*** Supplied material ***
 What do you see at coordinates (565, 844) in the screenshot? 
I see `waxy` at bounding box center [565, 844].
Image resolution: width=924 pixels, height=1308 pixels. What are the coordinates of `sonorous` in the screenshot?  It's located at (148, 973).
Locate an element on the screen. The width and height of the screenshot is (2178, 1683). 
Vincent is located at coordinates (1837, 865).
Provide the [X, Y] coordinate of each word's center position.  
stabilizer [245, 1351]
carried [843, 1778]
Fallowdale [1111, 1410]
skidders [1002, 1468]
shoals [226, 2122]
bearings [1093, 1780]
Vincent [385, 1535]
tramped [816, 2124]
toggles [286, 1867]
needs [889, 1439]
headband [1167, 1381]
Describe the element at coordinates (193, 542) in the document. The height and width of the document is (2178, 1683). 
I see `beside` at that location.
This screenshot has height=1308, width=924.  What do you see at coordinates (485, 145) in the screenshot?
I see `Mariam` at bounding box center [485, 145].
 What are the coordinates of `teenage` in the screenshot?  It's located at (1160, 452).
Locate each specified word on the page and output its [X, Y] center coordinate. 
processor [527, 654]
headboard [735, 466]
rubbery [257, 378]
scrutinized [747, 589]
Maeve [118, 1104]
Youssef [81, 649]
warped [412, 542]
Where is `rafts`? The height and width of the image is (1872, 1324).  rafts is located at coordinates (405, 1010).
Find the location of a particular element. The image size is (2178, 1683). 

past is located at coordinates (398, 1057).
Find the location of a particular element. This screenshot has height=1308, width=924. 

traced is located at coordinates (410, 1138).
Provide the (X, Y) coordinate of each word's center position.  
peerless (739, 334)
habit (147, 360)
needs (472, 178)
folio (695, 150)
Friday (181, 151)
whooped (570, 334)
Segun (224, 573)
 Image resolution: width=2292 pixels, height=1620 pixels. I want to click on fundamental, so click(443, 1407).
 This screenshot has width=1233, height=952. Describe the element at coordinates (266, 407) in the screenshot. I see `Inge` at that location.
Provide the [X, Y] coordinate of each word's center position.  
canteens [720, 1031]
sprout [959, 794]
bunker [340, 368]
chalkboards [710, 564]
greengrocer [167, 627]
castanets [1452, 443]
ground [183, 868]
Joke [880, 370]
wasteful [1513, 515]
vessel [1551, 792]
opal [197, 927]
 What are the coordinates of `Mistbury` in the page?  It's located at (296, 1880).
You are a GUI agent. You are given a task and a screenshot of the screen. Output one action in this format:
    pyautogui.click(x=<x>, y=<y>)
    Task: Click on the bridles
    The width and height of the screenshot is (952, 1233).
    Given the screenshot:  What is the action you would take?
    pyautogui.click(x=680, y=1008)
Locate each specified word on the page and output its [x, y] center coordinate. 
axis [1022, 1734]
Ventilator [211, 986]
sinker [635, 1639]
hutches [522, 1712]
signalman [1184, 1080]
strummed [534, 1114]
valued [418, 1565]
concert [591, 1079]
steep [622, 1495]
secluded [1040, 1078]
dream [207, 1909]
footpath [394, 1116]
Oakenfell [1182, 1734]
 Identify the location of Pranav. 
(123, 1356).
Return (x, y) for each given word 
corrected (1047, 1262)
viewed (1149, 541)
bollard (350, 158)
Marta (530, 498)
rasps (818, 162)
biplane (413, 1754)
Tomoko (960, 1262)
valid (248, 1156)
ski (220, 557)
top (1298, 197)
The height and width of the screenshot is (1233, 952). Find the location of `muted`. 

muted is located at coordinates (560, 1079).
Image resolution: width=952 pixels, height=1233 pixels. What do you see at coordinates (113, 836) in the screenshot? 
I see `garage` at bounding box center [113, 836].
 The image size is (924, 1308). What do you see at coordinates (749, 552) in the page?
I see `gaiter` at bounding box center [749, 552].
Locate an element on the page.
***
What to work on | Quote the items word for word, everything from the very start down to the line containing "Vincent is located". Include both ends.

Complete answer |
 What do you see at coordinates (565, 844) in the screenshot? 
I see `waxy` at bounding box center [565, 844].
Image resolution: width=924 pixels, height=1308 pixels. What are the coordinates of `sonorous` in the screenshot?  It's located at (148, 973).
Locate an element on the screen. The width and height of the screenshot is (2178, 1683). 
Vincent is located at coordinates (1837, 865).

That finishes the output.